■ **WORK TASK**
Look for the string "none" in the listing below and copy every line in which it appears.

■ **MATERIAL SUPPLIED**
.....
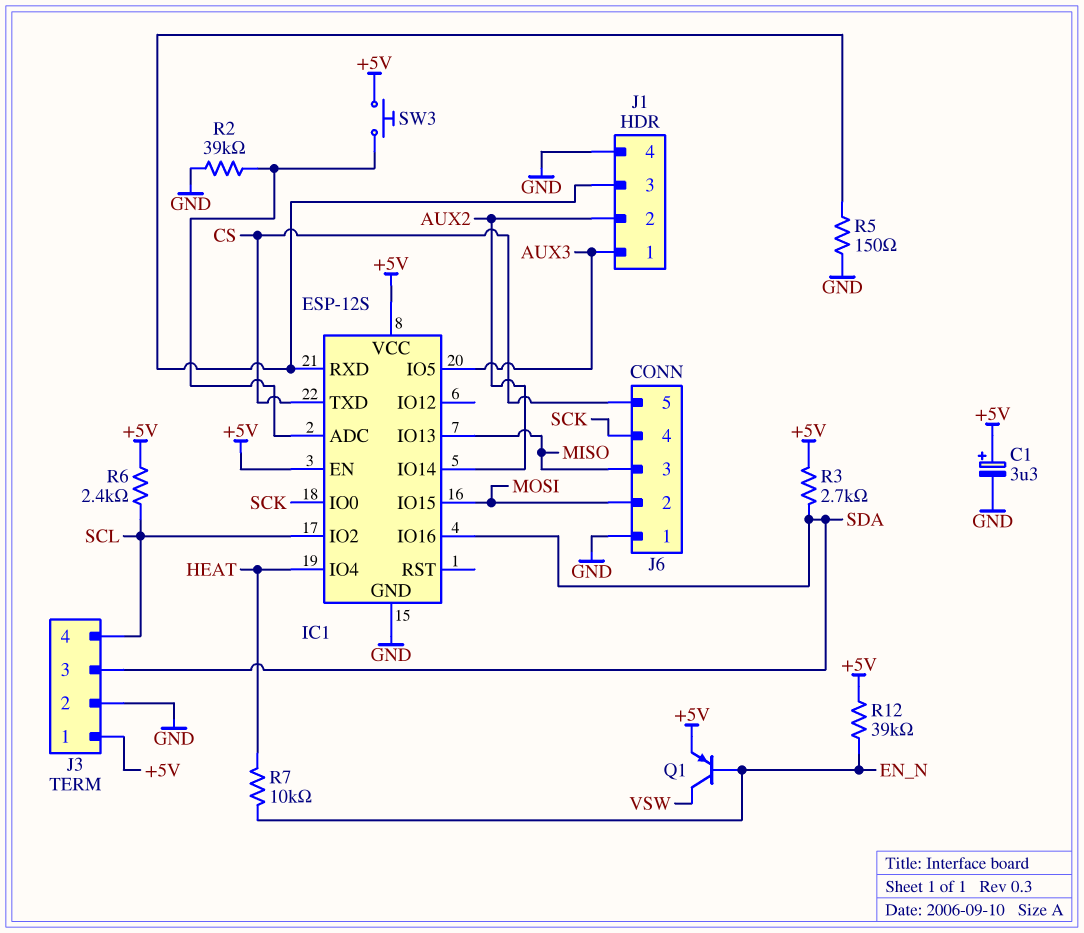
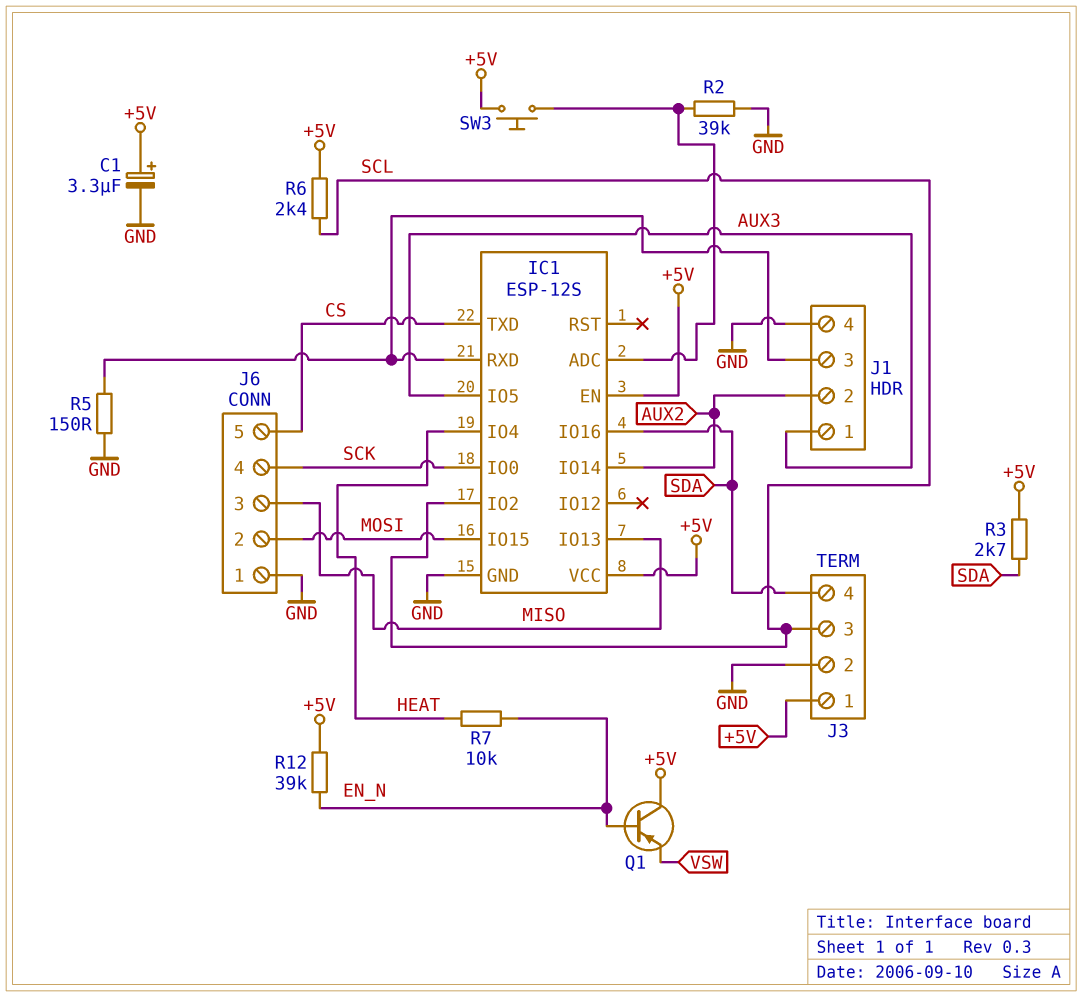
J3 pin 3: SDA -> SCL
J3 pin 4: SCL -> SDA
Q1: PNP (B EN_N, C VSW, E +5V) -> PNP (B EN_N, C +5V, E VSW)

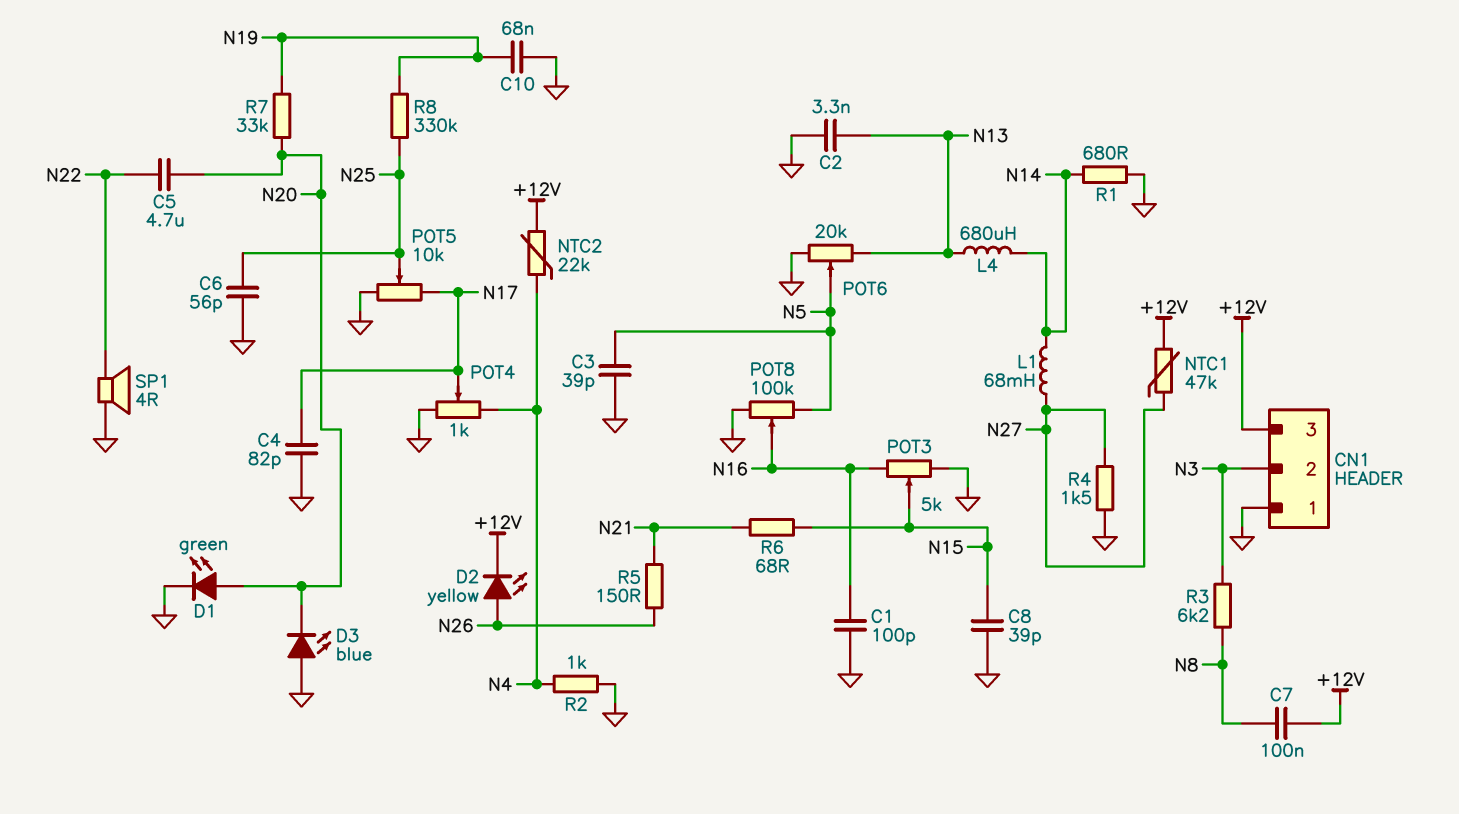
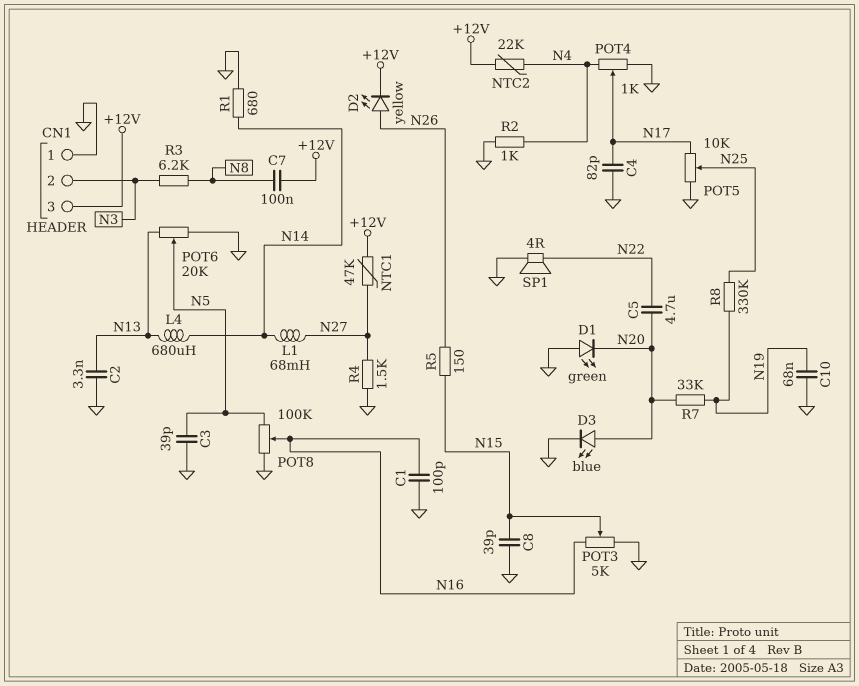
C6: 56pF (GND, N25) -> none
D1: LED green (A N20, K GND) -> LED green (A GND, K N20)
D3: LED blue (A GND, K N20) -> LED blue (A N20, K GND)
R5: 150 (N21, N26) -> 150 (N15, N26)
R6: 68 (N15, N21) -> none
.....
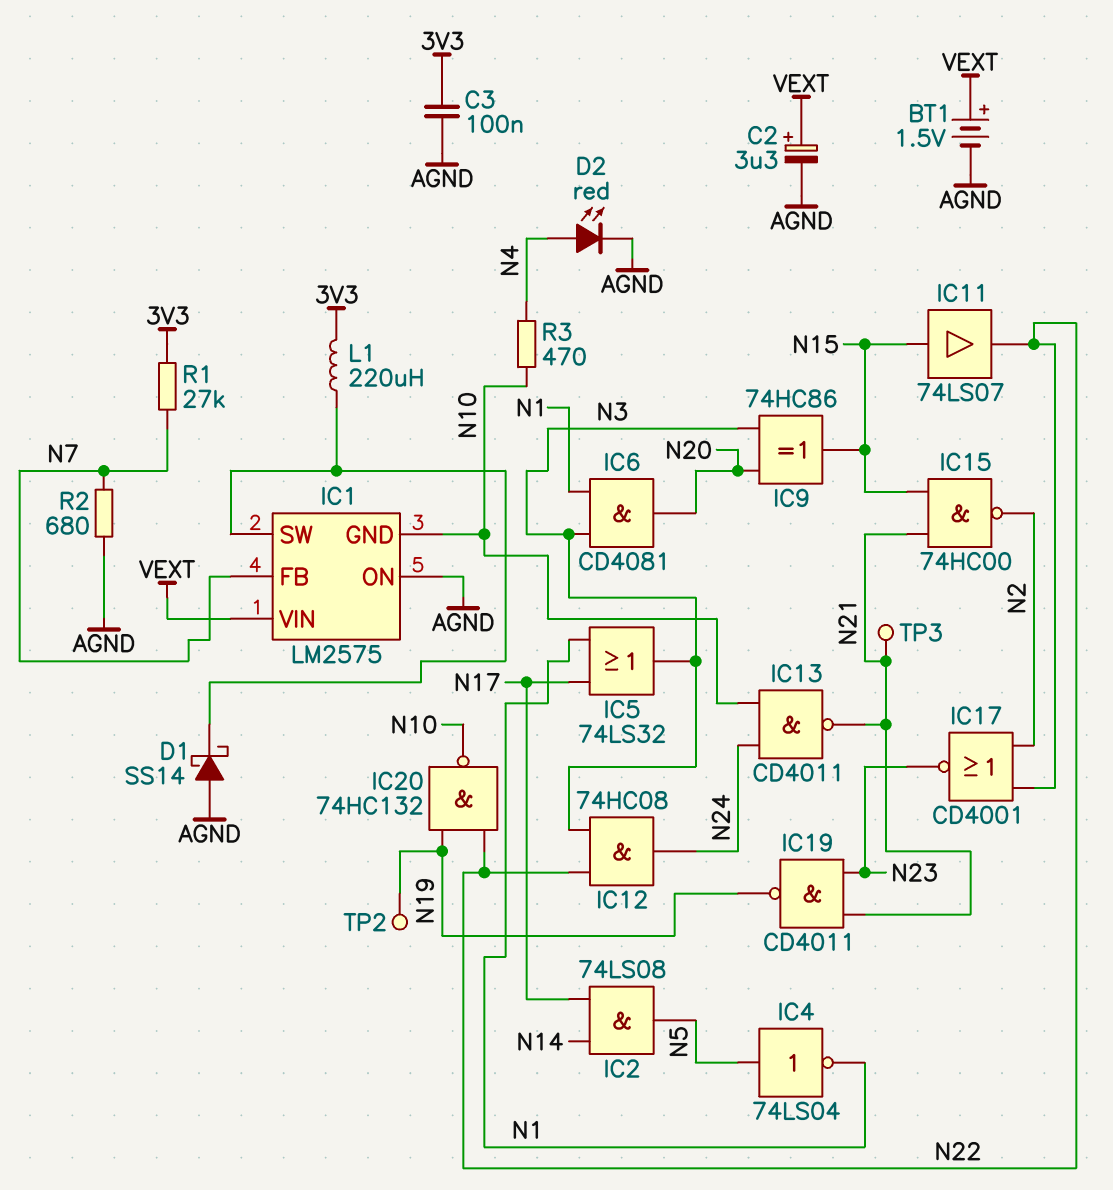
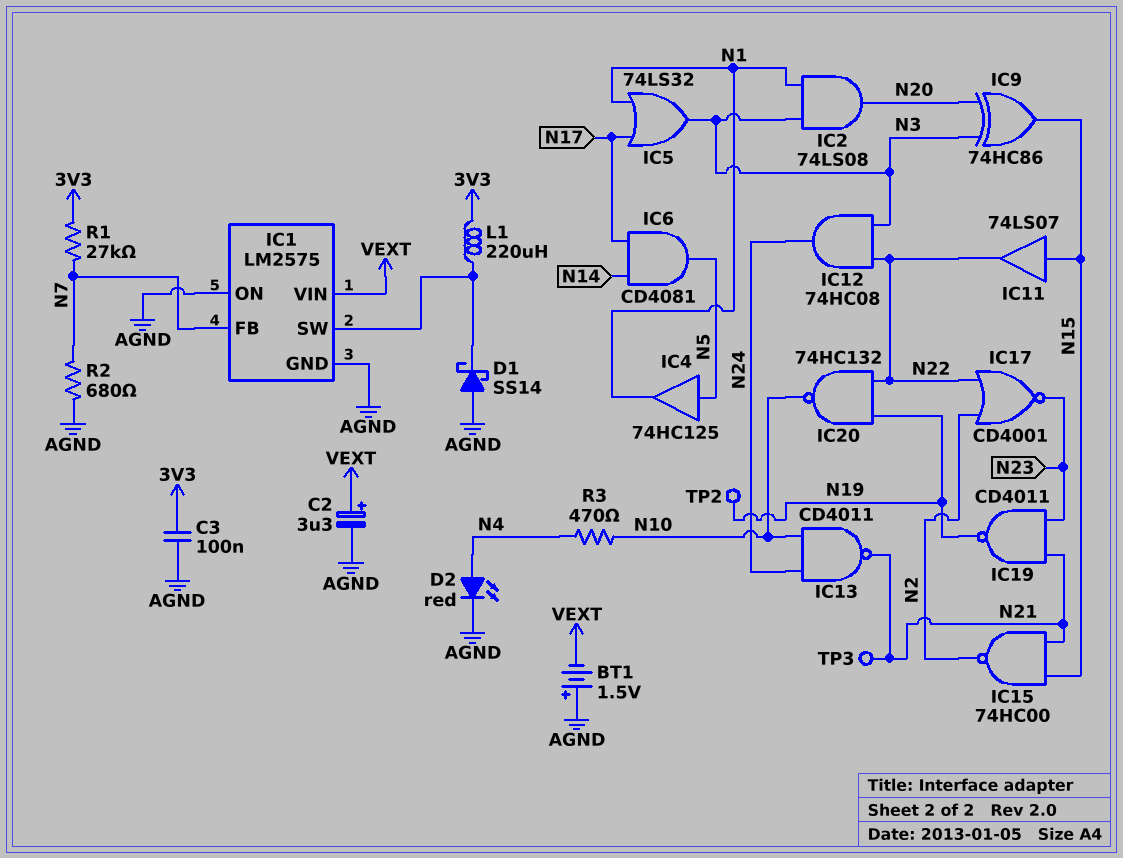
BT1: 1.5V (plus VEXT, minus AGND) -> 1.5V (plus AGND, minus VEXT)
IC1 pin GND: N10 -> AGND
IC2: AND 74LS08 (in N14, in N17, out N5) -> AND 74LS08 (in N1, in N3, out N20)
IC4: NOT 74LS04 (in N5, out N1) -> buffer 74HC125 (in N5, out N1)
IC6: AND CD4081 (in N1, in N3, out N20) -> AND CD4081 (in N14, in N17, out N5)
.....
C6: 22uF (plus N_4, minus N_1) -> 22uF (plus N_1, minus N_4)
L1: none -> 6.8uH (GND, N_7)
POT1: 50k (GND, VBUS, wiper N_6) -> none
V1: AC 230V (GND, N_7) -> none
.....
■ **EXERCISE RESPONSE**
C6: 56pF (GND, N25) -> none
R6: 68 (N15, N21) -> none
L1: none -> 6.8uH (GND, N_7)
POT1: 50k (GND, VBUS, wiper N_6) -> none
V1: AC 230V (GND, N_7) -> none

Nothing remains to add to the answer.